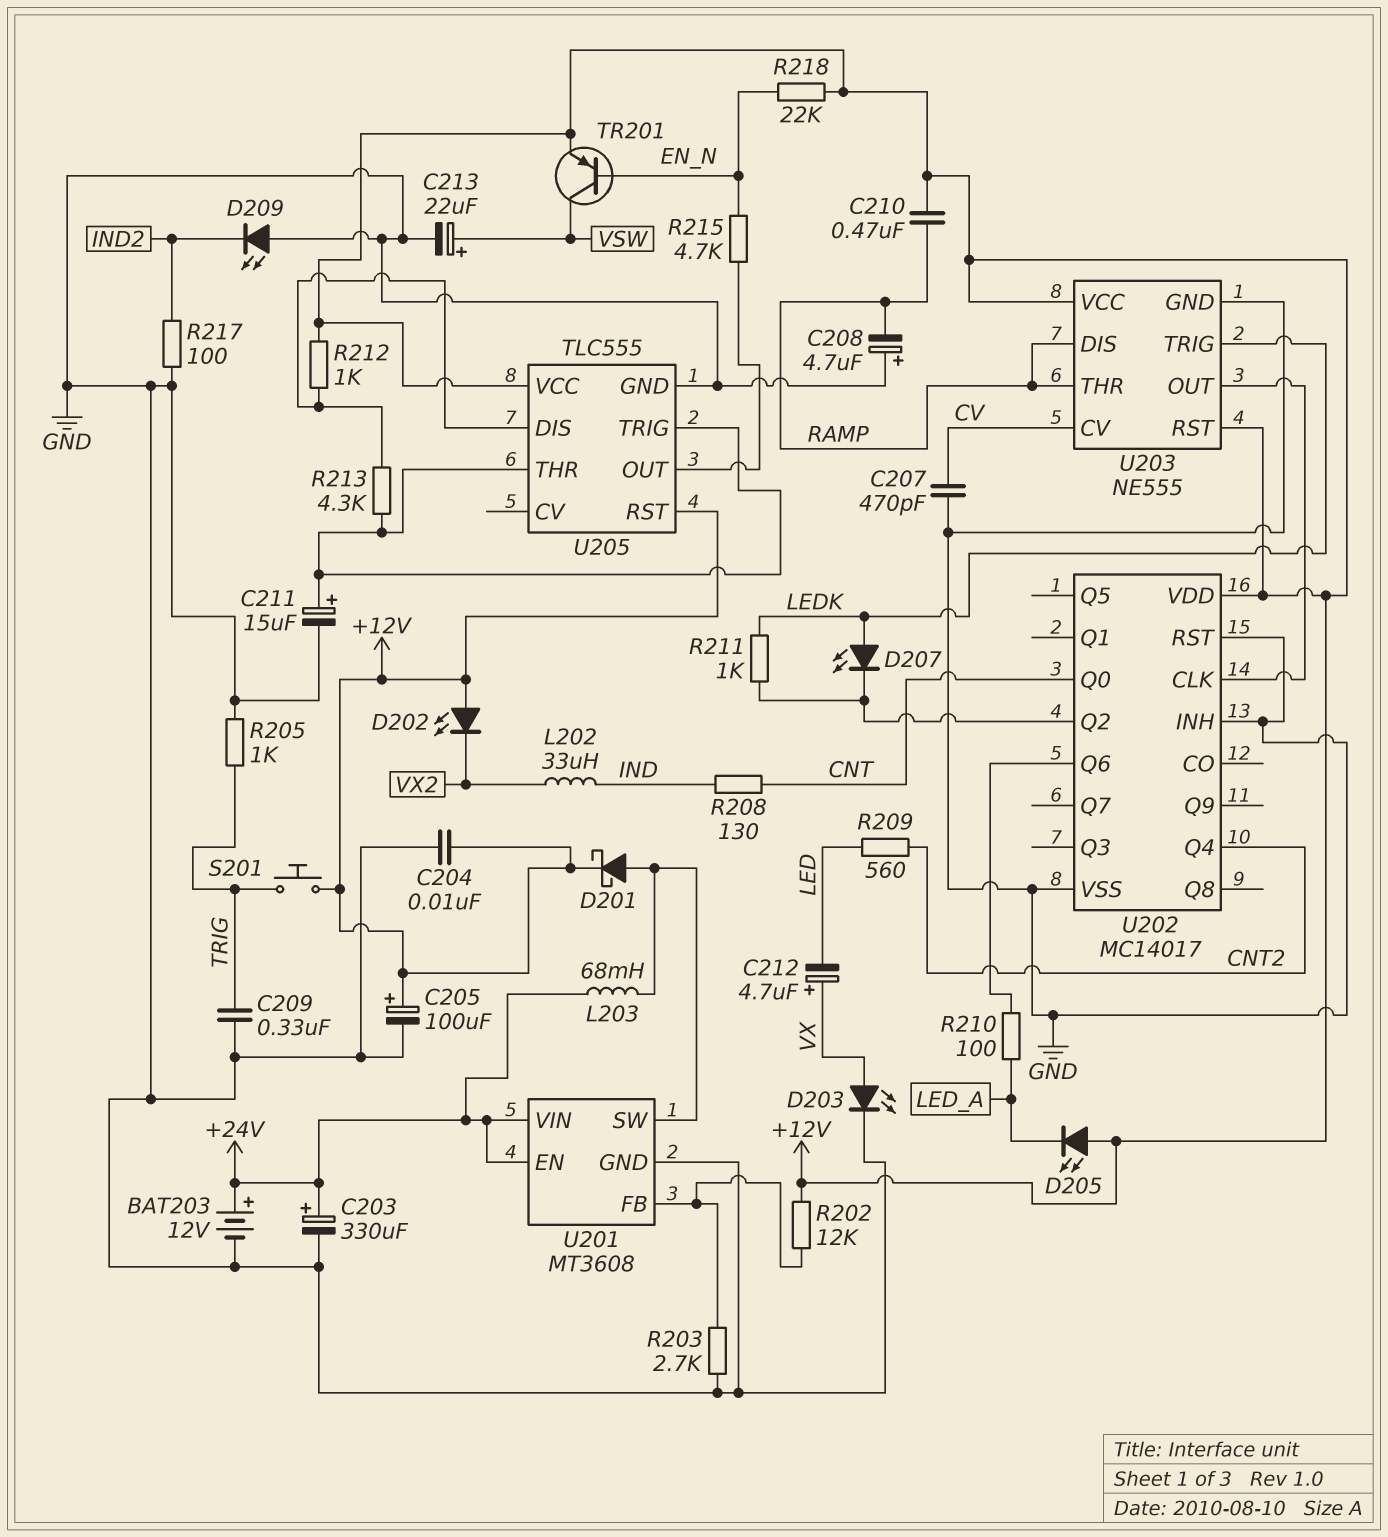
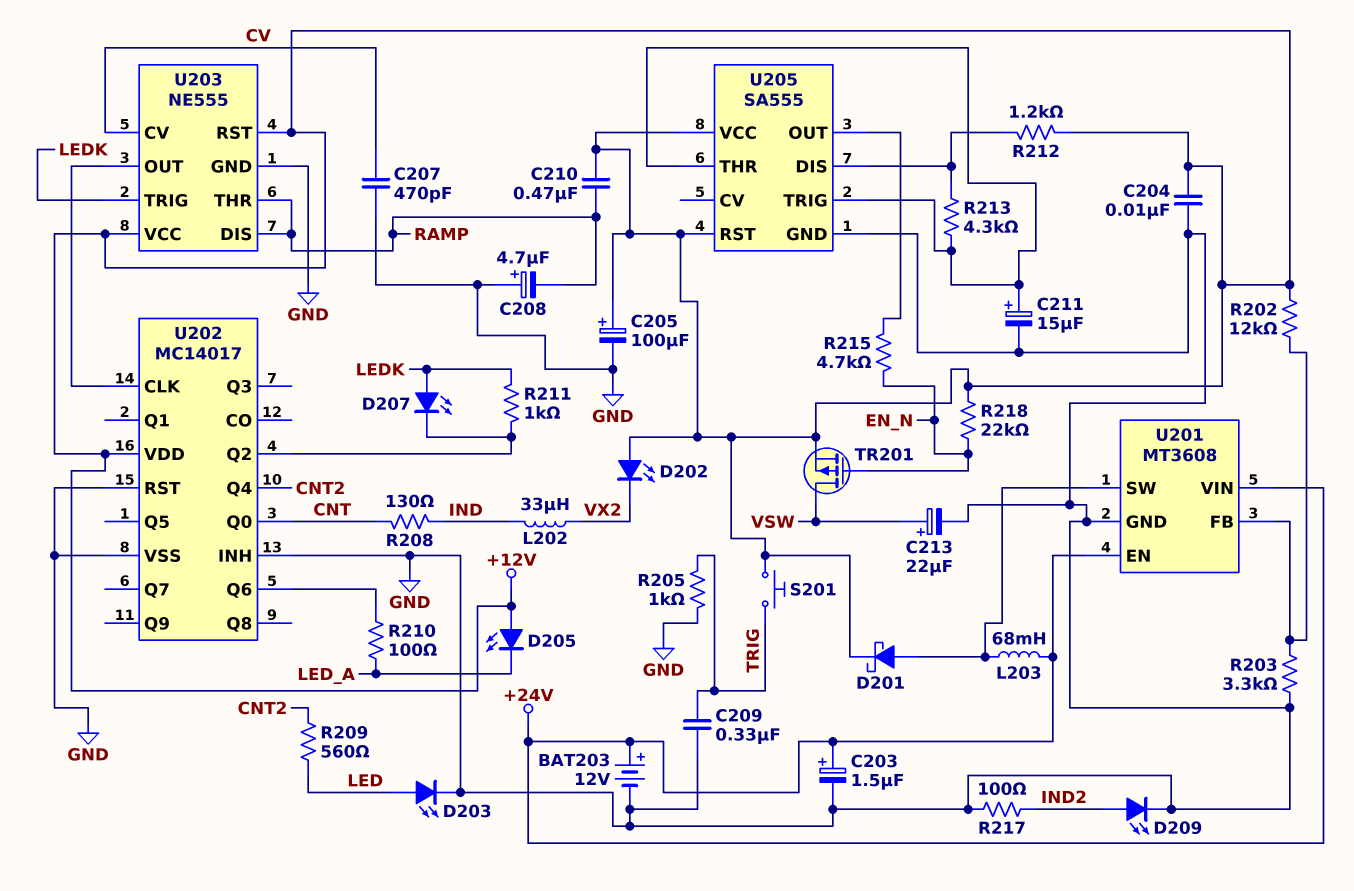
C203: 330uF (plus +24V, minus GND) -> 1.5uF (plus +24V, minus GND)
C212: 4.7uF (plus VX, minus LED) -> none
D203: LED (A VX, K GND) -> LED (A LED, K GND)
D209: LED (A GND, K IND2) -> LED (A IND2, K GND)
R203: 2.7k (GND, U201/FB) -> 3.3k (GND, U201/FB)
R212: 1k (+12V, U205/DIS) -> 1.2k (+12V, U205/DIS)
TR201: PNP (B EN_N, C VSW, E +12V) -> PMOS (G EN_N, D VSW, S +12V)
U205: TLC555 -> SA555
^^^^^^^^^^^^^^^^
▶ [Goal of the exercise]:
Exact output of each line above is wanted, without the pictures.

▶ [Result of the task]:
C203: 330uF (plus +24V, minus GND) -> 1.5uF (plus +24V, minus GND)
C212: 4.7uF (plus VX, minus LED) -> none
D203: LED (A VX, K GND) -> LED (A LED, K GND)
D209: LED (A GND, K IND2) -> LED (A IND2, K GND)
R203: 2.7k (GND, U201/FB) -> 3.3k (GND, U201/FB)
R212: 1k (+12V, U205/DIS) -> 1.2k (+12V, U205/DIS)
TR201: PNP (B EN_N, C VSW, E +12V) -> PMOS (G EN_N, D VSW, S +12V)
U205: TLC555 -> SA555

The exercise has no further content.